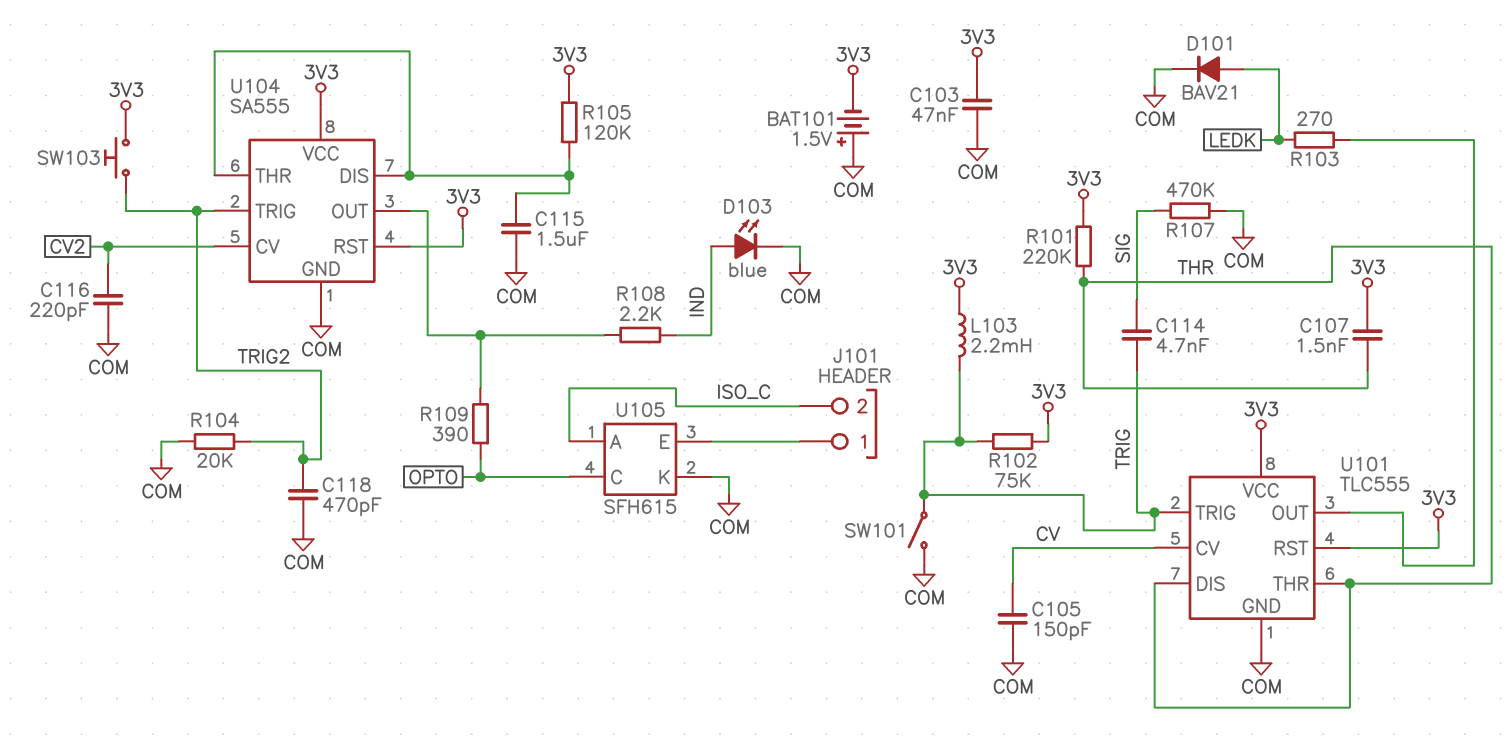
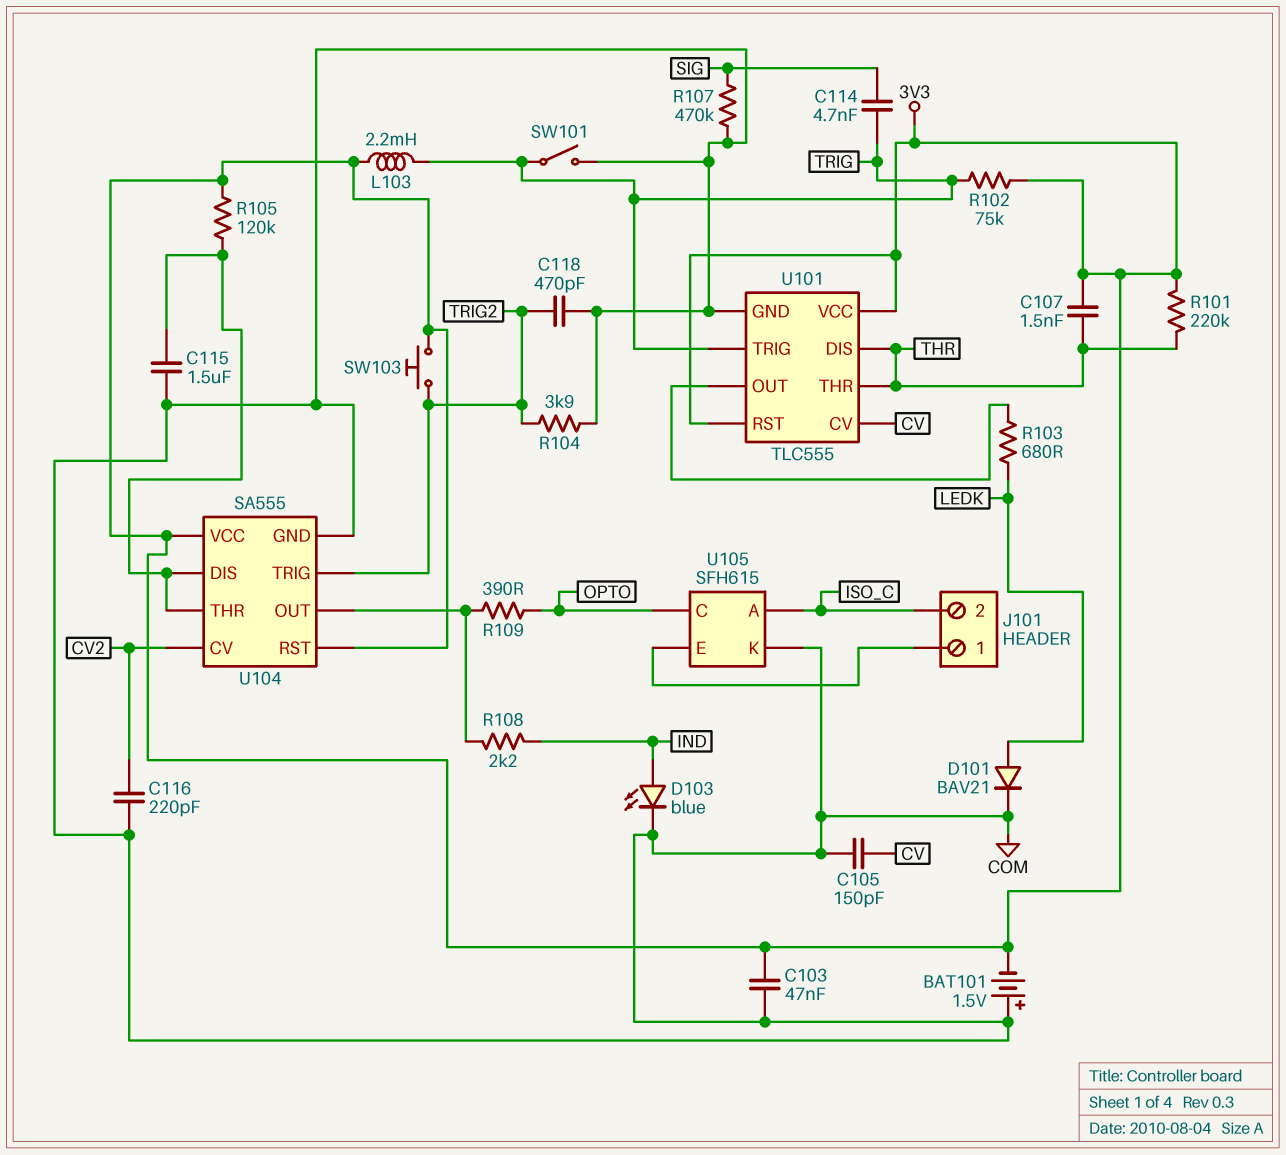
R103: 270 (LEDK, U101/OUT) -> 680 (LEDK, U101/OUT)
R104: 20k (COM, TRIG2) -> 3.9k (COM, TRIG2)

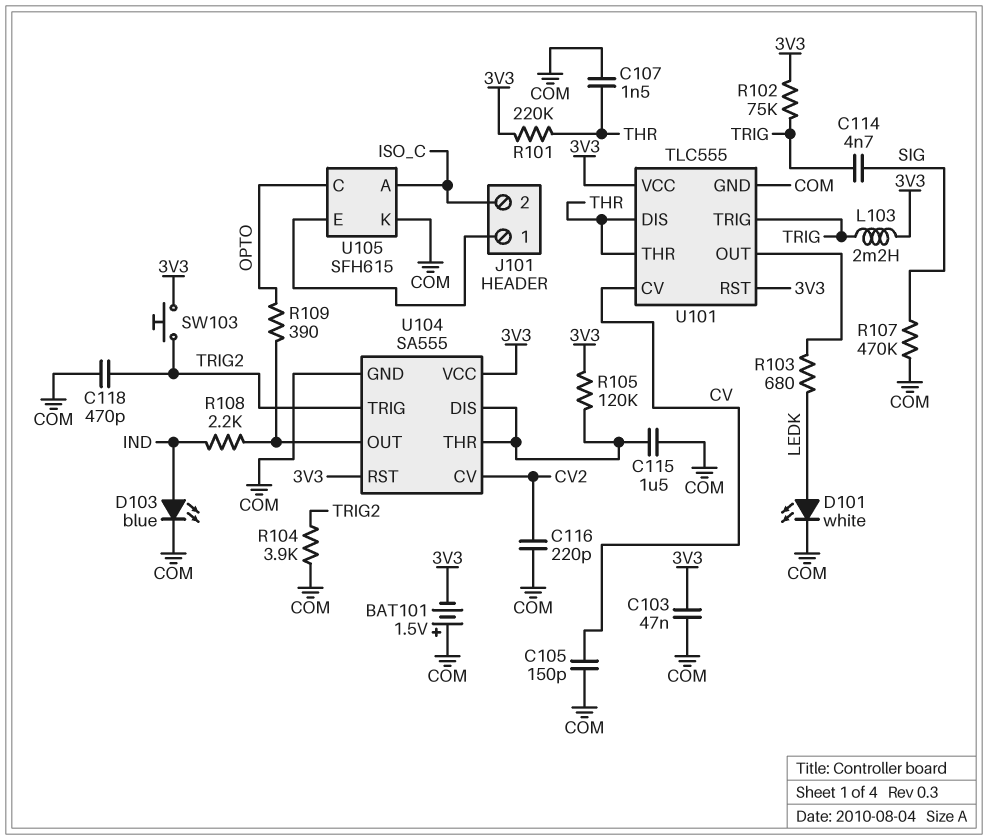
C107: 1.5nF (3V3, THR) -> 1.5nF (COM, THR)
D101: diode BAV21 (A LEDK, K COM) -> LED white (A LEDK, K COM)
SW101: switch (COM, TRIG) -> none

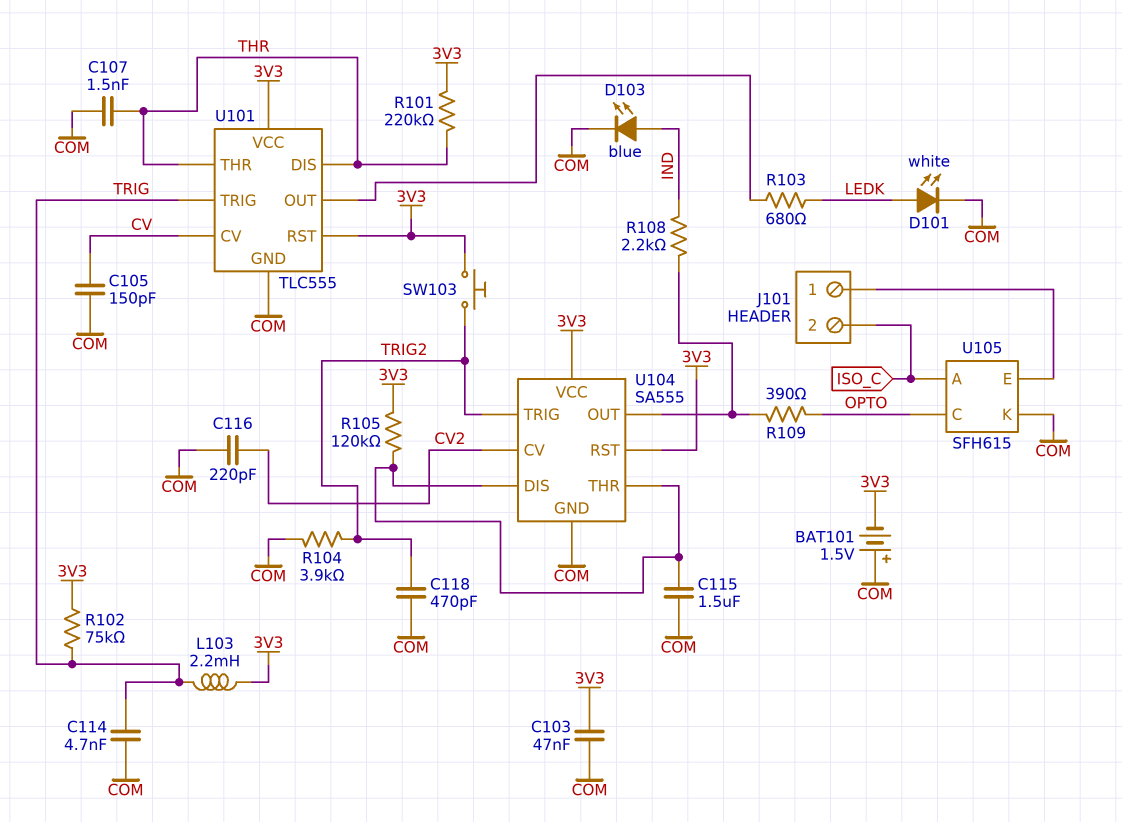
C114: 4.7nF (SIG, TRIG) -> 4.7nF (COM, TRIG)
R107: 470k (COM, SIG) -> none

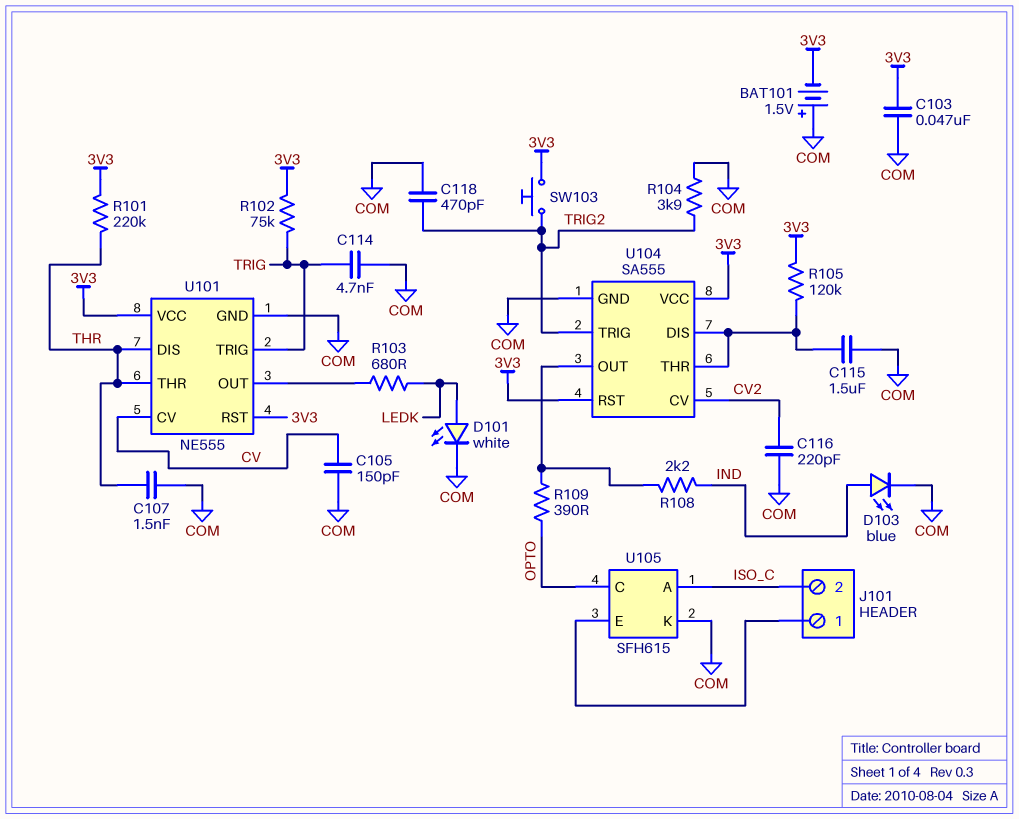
L103: 2.2mH (3V3, TRIG) -> none
U101: TLC555 -> NE555

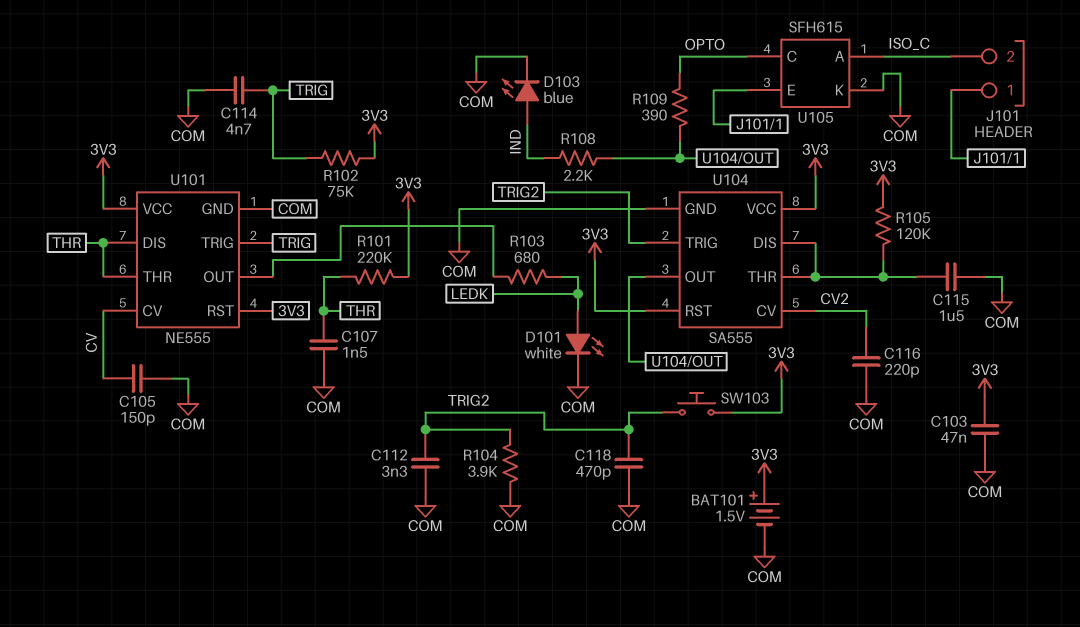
BAT101: 1.5V (plus COM, minus 3V3) -> 1.5V (plus 3V3, minus COM)
C112: none -> 3.3nF (COM, TRIG2)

■ **WHAT THE TASK REQUIRES**
Word for word, set down the lines from the line with "SW101: switch (COM, TRIG) -> none" through the last line of the entries, and nothing else; the pictures stay out.

■ **EXPECTED ANSWER**
SW101: switch (COM, TRIG) -> none

C114: 4.7nF (SIG, TRIG) -> 4.7nF (COM, TRIG)
R107: 470k (COM, SIG) -> none

L103: 2.2mH (3V3, TRIG) -> none
U101: TLC555 -> NE555

BAT101: 1.5V (plus COM, minus 3V3) -> 1.5V (plus 3V3, minus COM)
C112: none -> 3.3nF (COM, TRIG2)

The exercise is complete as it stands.